__WORK INSTRUCTIONS__.
From the line holding "- op: recolor" to the final line below, restate each line word for word and add nothing.

[PROVIDED RECORDS Boundary: Start]

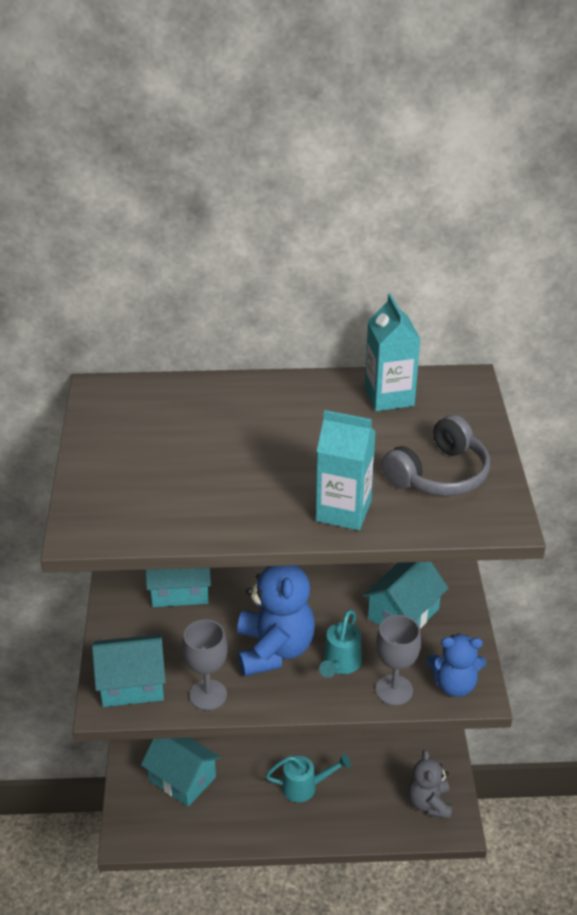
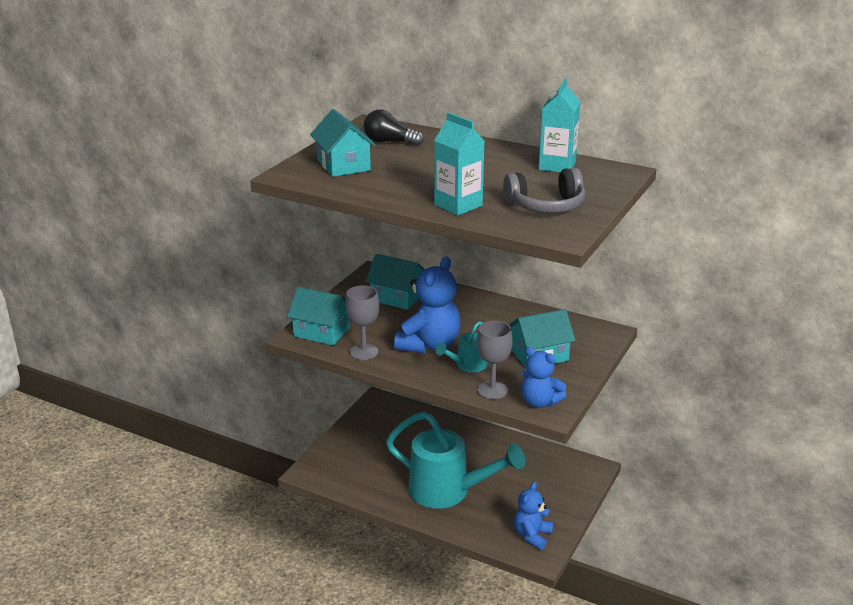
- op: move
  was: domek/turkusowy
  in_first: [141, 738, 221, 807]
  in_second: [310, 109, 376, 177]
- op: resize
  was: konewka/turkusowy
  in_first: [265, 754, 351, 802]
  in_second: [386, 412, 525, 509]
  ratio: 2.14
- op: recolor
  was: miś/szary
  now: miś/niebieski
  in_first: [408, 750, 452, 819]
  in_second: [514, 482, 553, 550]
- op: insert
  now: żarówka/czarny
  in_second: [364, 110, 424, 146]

[PROVIDED RECORDS Boundary: End]

__TASK ANSWER__.
- op: recolor
  was: miś/szary
  now: miś/niebieski
  in_first: [408, 750, 452, 819]
  in_second: [514, 482, 553, 550]
- op: insert
  now: żarówka/czarny
  in_second: [364, 110, 424, 146]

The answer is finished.